Work order.
Tell how many lines of the entries below include the string "none". Respond with the number alone.

(Version comparison data)
***

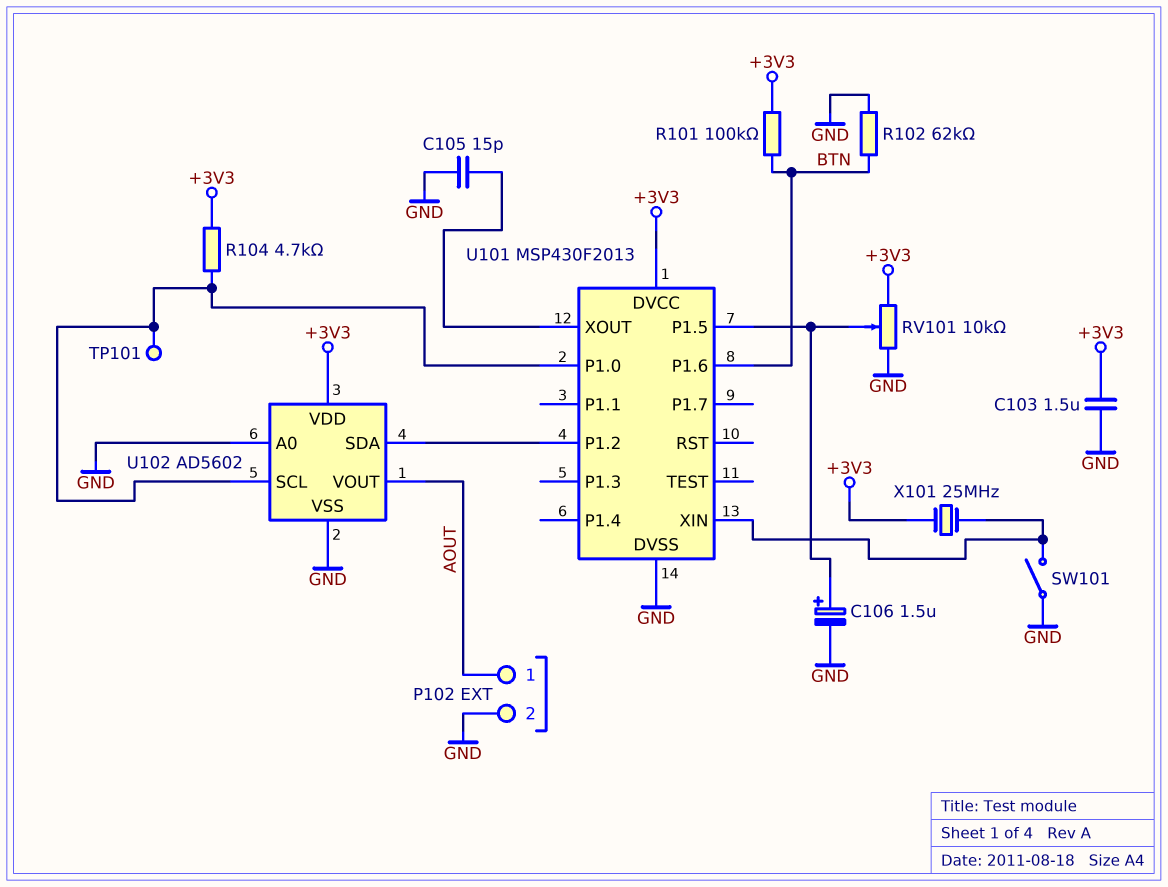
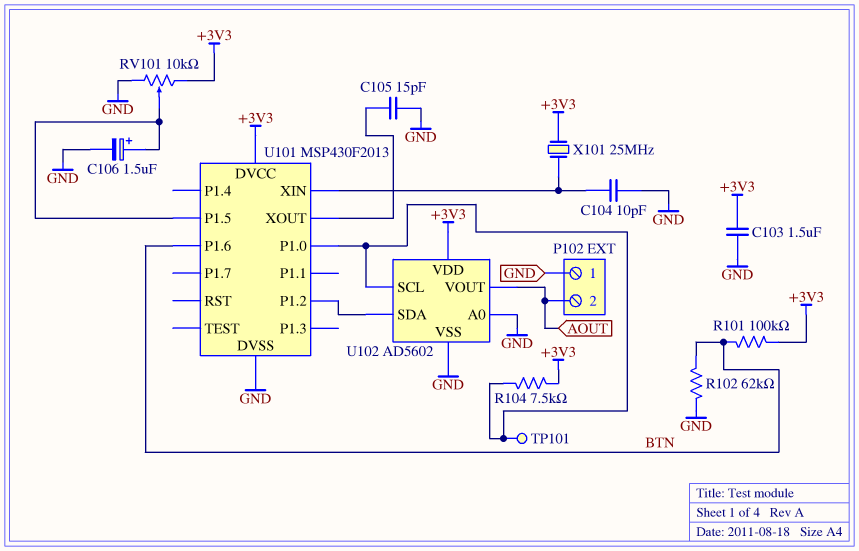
C104: none -> 10pF (GND, U101/XIN)
P102 pin 1: AOUT -> GND
P102 pin 2: GND -> AOUT
R104: 4.7k (+3V3, U101/P1.0) -> 7.5k (+3V3, U101/P1.0)
SW101: switch (GND, U101/XIN) -> none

***

Result for this task.
2